### ACTION ITEM
The answer is the set of lines that include "SENSE", copied from the data below.

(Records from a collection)
□ □ □ □ □
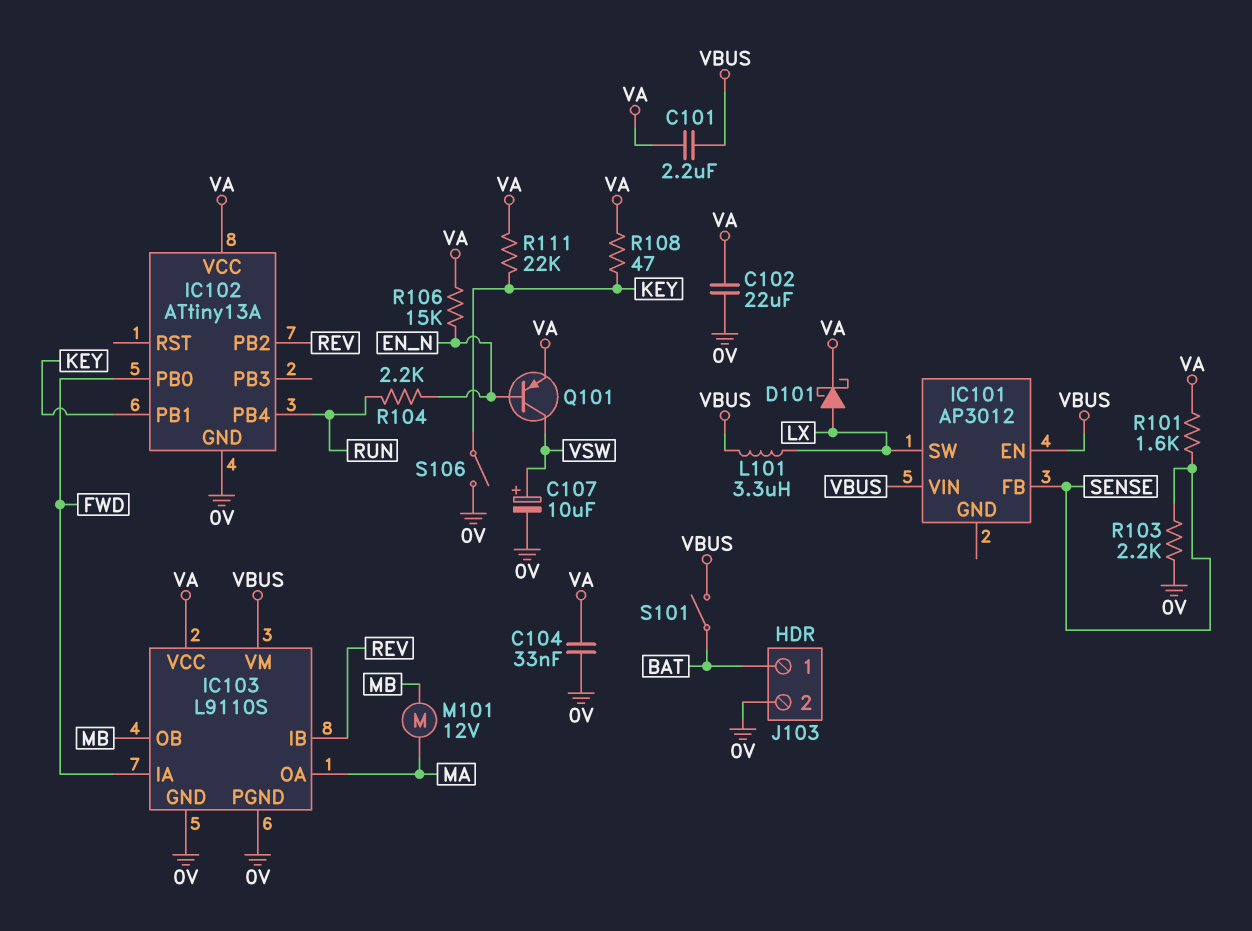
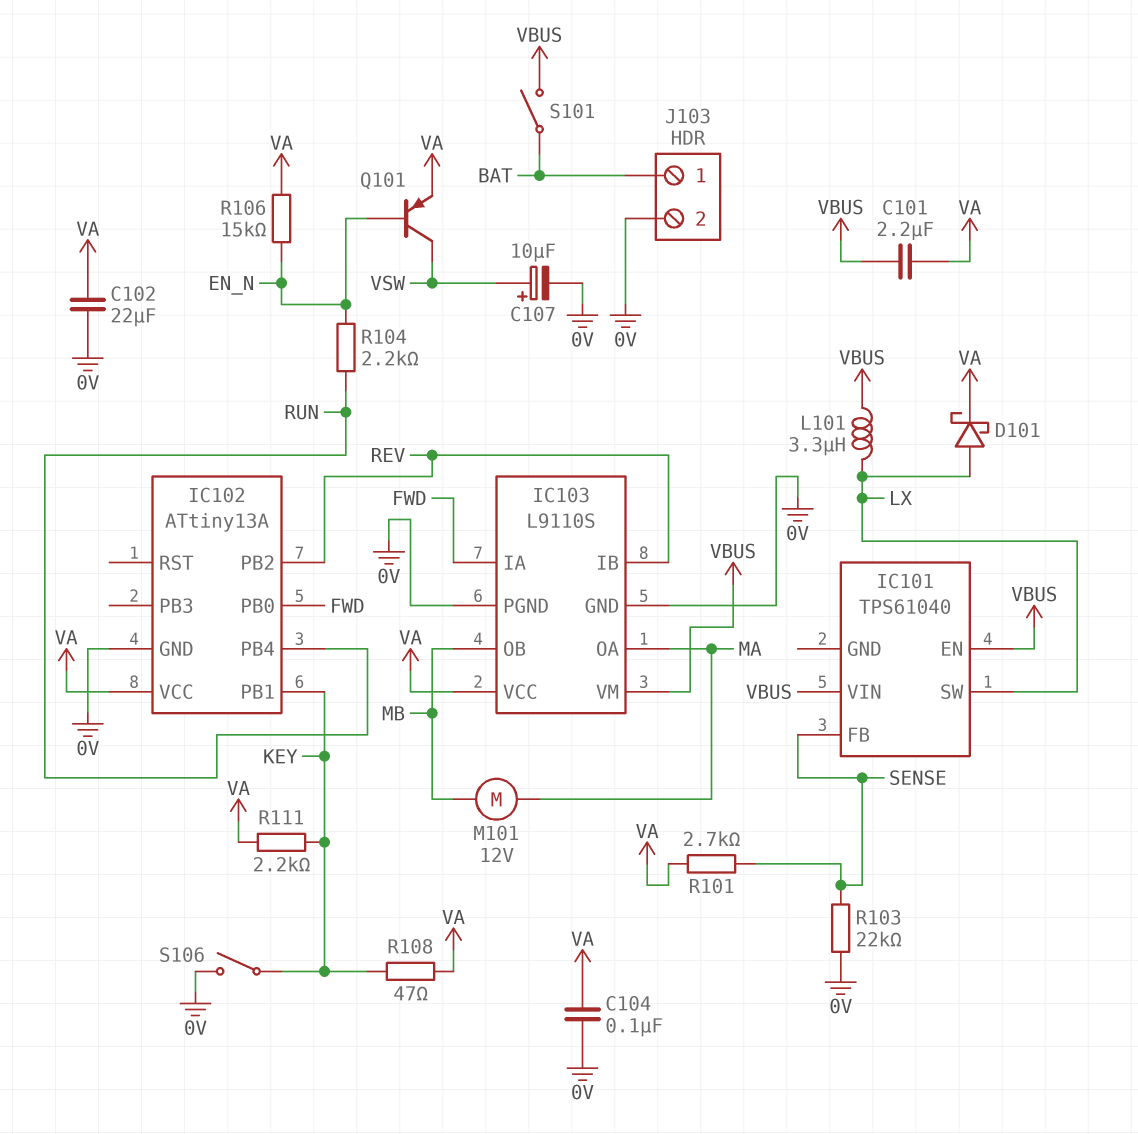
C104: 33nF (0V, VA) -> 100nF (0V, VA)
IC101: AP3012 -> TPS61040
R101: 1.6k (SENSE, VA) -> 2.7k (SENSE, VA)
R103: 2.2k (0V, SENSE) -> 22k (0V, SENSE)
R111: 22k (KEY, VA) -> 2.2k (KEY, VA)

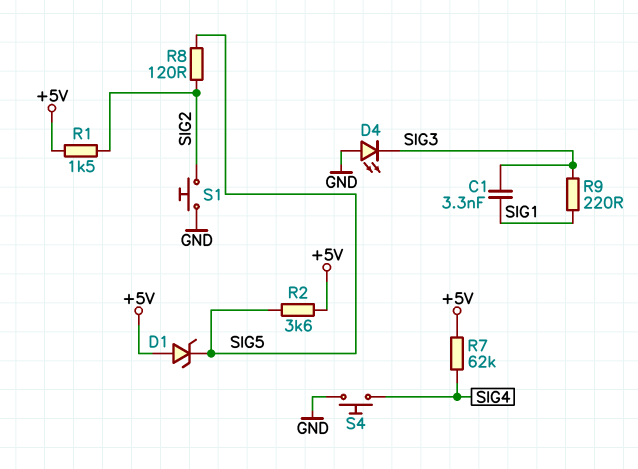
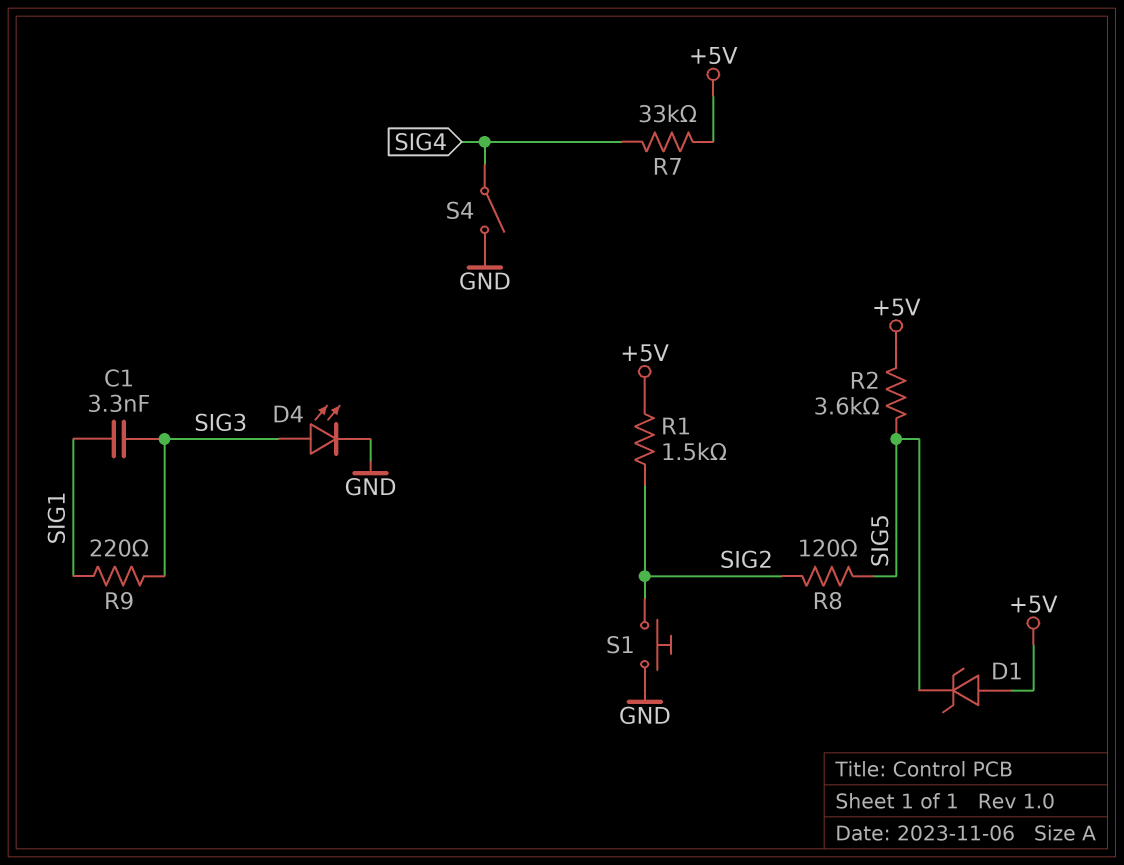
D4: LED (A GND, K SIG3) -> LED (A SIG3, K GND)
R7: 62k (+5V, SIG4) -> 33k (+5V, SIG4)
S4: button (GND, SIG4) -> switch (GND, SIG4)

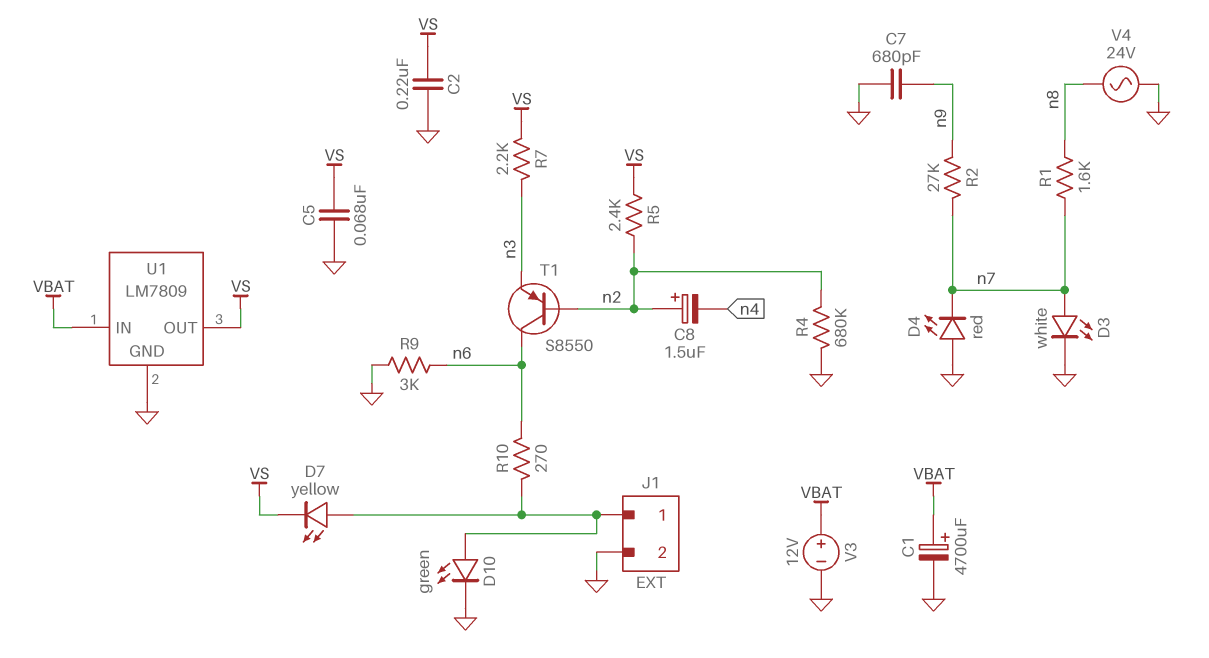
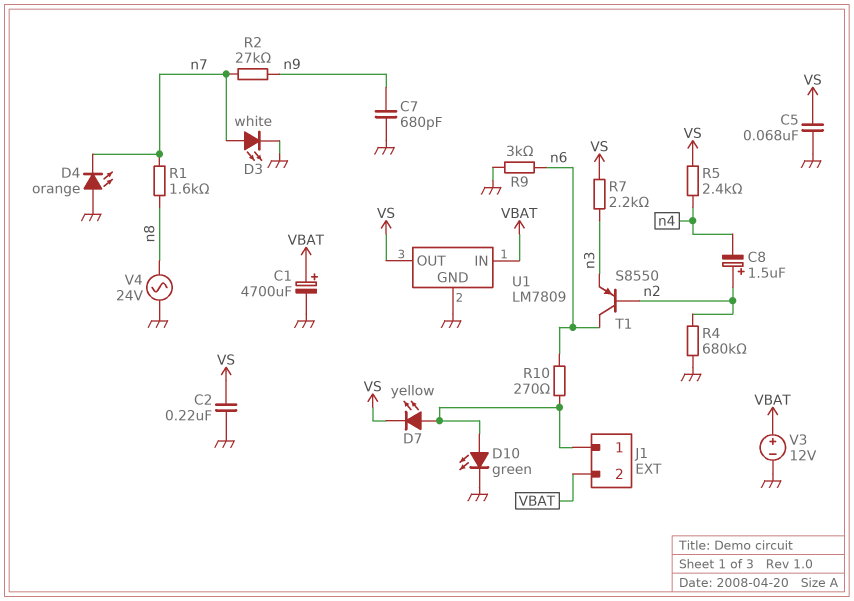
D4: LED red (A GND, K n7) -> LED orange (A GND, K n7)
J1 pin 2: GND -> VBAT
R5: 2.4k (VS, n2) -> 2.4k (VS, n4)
□ □ □ □ □
### SOLVED PROBLEM
R101: 1.6k (SENSE, VA) -> 2.7k (SENSE, VA)
R103: 2.2k (0V, SENSE) -> 22k (0V, SENSE)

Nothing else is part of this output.